## DATA EXTRACT:
· · · ·

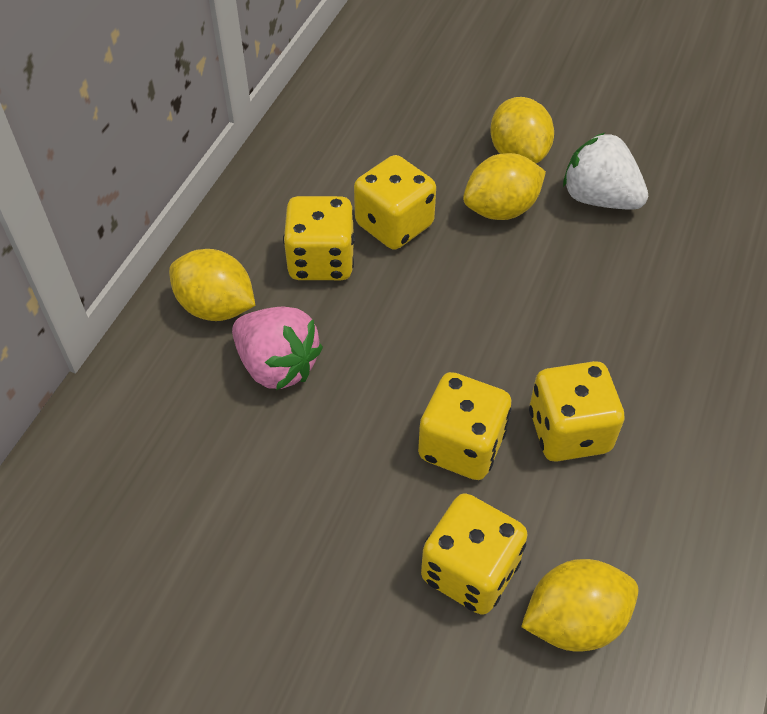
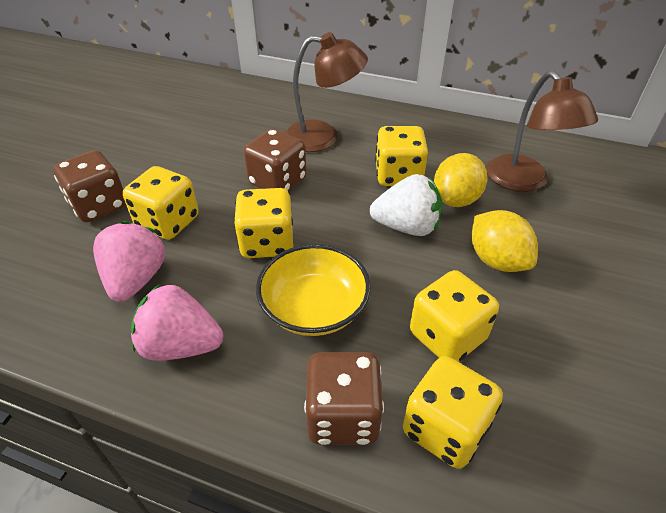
brown dice: 0 -> 3
brown lamp: 0 -> 2
pink strawberry: 1 -> 2
yellow bowl: 0 -> 1
yellow lemon: 4 -> 2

· · · ·

## EXERCISE INSTRUCTIONS:
Would you write out every record word for word, leaving no picture in?

## RESULT:
brown dice: 0 -> 3
brown lamp: 0 -> 2
pink strawberry: 1 -> 2
yellow bowl: 0 -> 1
yellow lemon: 4 -> 2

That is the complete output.